Exercise objective
Reproduce, character for character, the lines of the data below from the line containing "Question: Is white matte door at left smaller" up to and including the line containing "Question: Does white", and output nothing else.

■ ■ ■

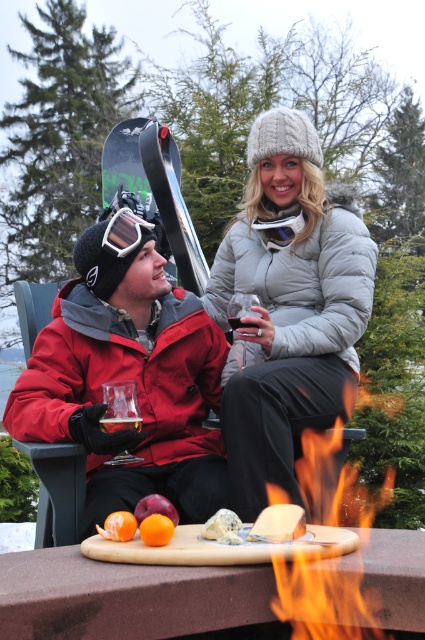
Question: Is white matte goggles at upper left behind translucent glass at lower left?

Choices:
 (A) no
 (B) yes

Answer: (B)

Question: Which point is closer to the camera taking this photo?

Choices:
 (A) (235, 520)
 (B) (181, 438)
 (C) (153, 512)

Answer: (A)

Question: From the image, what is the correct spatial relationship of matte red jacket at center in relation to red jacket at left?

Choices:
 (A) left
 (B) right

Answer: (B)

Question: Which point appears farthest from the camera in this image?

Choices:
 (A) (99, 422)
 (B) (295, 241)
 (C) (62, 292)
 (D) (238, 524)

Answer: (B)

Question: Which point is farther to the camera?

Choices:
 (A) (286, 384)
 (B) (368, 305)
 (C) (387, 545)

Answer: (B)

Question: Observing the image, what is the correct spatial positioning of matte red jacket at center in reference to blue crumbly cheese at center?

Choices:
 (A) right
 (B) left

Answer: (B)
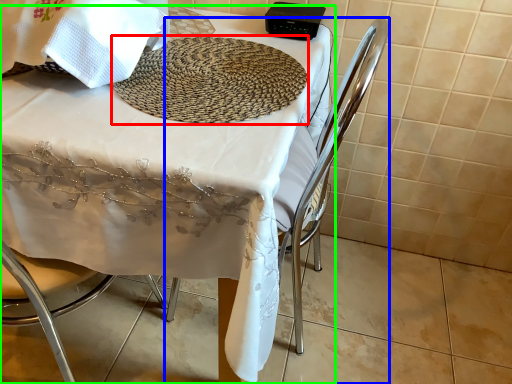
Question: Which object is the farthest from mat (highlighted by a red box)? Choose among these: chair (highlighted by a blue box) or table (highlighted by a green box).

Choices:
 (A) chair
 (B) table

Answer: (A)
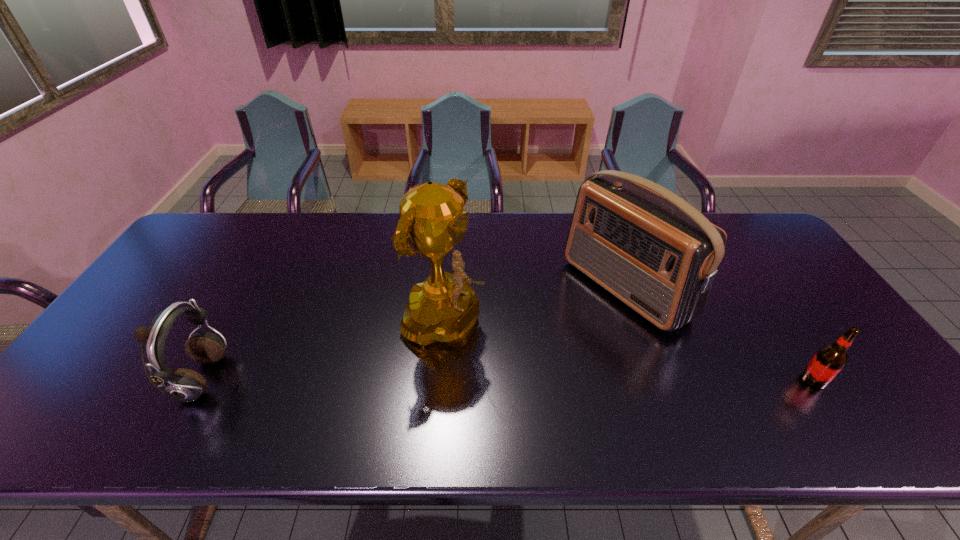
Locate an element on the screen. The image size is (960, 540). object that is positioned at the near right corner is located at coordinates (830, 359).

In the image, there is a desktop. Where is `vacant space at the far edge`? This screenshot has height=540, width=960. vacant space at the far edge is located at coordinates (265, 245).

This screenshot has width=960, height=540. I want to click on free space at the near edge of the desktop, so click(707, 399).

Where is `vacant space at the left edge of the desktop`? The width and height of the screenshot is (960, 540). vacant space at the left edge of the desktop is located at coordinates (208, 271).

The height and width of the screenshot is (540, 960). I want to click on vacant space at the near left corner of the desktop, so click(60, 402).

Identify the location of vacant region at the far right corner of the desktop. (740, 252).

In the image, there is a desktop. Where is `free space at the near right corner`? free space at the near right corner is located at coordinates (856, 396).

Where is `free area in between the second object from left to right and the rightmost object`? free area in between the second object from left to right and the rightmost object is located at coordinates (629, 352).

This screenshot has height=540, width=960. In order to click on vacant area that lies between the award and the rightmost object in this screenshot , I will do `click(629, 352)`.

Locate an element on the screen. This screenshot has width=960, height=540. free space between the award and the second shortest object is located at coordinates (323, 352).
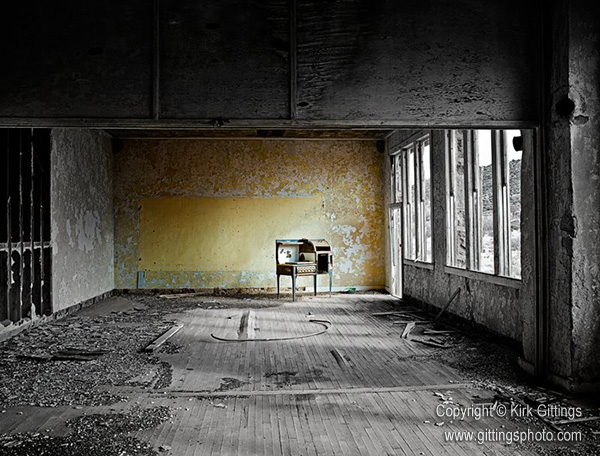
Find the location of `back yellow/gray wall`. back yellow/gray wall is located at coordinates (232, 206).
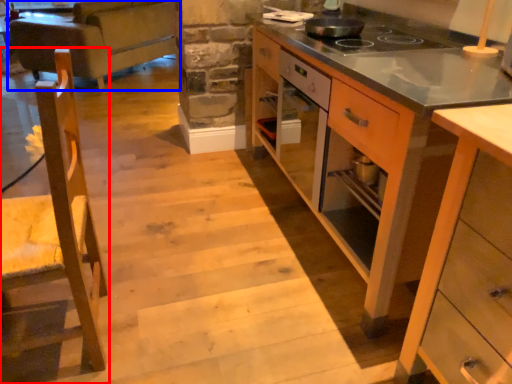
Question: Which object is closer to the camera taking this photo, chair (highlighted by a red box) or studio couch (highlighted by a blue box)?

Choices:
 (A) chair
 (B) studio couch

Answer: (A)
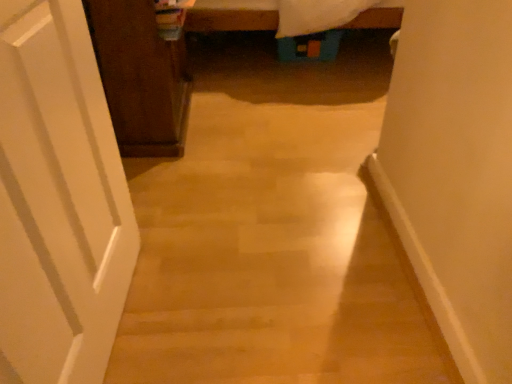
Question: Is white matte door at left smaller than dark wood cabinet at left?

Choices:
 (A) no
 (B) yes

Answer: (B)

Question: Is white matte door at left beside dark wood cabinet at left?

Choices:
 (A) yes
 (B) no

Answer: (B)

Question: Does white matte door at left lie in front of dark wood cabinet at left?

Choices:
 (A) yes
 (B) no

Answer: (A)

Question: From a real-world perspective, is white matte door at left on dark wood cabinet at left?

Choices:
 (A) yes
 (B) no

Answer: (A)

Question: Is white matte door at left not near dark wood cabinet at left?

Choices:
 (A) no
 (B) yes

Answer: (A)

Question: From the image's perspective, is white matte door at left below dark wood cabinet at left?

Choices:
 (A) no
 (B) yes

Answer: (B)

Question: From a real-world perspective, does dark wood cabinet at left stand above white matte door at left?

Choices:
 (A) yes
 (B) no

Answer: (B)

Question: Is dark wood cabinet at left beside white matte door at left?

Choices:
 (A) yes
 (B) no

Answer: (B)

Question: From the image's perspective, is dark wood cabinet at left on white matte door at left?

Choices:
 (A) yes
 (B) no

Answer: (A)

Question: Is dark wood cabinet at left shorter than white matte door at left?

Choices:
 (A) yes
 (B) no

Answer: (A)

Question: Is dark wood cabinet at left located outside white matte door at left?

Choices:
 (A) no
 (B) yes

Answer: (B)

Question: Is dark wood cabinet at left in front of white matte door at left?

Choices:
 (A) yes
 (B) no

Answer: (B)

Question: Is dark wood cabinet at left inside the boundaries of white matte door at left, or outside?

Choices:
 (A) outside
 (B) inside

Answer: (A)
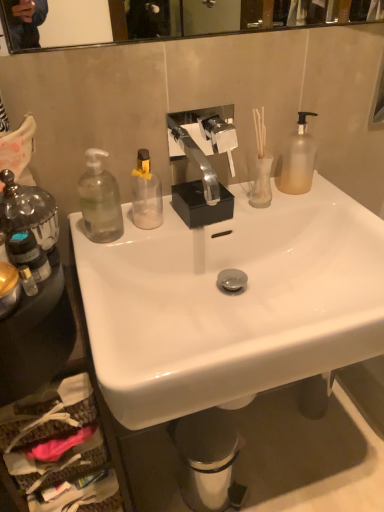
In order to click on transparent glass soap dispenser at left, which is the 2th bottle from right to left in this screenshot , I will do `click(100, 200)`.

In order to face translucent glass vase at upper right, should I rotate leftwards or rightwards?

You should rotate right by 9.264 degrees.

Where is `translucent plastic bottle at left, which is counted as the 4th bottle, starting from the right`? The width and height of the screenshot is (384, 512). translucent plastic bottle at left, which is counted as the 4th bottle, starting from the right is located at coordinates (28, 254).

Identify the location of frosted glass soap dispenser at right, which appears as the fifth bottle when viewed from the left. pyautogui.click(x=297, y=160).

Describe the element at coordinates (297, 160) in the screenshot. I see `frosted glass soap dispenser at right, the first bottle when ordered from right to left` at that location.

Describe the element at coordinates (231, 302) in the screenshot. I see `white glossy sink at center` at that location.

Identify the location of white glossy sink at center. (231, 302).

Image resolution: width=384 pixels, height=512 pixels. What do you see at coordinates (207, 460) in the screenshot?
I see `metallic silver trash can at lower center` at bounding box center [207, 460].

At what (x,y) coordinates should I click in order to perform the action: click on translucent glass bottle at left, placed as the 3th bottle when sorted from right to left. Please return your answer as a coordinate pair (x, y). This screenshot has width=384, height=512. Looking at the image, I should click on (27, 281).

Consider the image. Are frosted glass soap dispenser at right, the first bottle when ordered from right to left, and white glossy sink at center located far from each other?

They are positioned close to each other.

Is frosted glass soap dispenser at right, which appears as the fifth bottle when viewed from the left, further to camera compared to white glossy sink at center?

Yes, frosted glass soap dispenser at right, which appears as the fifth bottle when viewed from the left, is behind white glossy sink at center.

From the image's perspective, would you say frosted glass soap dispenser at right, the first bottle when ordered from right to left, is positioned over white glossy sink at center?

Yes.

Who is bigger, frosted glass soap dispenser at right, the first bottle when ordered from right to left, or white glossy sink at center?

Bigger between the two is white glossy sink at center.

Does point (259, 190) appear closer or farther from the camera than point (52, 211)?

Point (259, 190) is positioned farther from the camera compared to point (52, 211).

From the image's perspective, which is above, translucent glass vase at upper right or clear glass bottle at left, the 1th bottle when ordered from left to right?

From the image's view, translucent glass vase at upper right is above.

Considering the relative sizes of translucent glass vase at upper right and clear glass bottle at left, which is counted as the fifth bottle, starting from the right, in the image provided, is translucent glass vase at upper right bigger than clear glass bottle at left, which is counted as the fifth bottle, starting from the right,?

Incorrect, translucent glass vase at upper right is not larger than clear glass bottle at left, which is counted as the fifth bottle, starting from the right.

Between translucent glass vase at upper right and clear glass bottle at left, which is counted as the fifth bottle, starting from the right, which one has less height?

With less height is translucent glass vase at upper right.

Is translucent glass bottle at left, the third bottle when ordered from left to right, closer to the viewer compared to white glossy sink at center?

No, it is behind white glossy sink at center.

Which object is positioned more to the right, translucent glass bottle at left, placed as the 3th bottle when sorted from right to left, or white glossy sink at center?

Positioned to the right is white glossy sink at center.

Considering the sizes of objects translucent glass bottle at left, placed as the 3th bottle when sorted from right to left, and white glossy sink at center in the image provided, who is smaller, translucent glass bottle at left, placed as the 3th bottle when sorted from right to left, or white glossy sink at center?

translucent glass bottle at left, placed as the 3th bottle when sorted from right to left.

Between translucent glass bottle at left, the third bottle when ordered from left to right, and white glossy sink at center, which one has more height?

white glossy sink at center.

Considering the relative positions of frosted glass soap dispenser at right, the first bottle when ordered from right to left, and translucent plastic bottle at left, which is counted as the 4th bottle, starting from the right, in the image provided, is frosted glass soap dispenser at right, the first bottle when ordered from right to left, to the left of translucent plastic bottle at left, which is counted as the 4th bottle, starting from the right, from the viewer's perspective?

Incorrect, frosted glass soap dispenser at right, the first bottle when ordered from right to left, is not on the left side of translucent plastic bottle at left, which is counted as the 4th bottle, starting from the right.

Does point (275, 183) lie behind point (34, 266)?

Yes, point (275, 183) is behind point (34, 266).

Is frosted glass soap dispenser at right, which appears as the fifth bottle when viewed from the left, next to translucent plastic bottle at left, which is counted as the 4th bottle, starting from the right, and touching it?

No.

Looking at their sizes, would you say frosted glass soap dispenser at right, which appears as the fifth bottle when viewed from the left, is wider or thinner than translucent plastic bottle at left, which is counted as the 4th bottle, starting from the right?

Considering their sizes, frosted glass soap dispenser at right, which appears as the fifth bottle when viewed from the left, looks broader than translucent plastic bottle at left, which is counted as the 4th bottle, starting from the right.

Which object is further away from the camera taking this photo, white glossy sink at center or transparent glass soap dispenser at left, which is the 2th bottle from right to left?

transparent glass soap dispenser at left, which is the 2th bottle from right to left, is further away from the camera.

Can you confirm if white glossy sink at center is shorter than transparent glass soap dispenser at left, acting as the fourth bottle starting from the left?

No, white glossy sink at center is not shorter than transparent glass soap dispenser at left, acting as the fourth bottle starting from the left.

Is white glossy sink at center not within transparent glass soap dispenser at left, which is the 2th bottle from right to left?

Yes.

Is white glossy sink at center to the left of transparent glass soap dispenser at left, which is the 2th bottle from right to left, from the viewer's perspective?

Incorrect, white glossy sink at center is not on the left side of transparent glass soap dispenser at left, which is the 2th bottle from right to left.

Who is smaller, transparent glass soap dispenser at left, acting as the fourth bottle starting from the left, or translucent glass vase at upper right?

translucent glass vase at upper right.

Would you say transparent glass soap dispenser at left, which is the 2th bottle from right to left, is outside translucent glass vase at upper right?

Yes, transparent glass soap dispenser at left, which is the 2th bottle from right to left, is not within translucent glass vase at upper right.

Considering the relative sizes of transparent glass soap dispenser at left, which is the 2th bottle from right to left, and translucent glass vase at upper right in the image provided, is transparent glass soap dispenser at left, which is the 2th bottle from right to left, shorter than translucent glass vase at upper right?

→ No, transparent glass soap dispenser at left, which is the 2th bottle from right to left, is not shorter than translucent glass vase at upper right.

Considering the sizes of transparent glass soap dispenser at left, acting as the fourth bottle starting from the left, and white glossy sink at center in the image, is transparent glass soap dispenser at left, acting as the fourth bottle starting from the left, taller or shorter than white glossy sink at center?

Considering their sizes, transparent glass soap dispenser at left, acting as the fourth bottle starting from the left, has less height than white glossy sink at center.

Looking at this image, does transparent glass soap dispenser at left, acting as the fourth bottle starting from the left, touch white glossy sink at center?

■ ■ ■

Complete response
Question: Is white matte door at left smaller than dark wood cabinet at left?

Choices:
 (A) no
 (B) yes

Answer: (B)

Question: Is white matte door at left beside dark wood cabinet at left?

Choices:
 (A) yes
 (B) no

Answer: (B)

Question: Does white matte door at left lie in front of dark wood cabinet at left?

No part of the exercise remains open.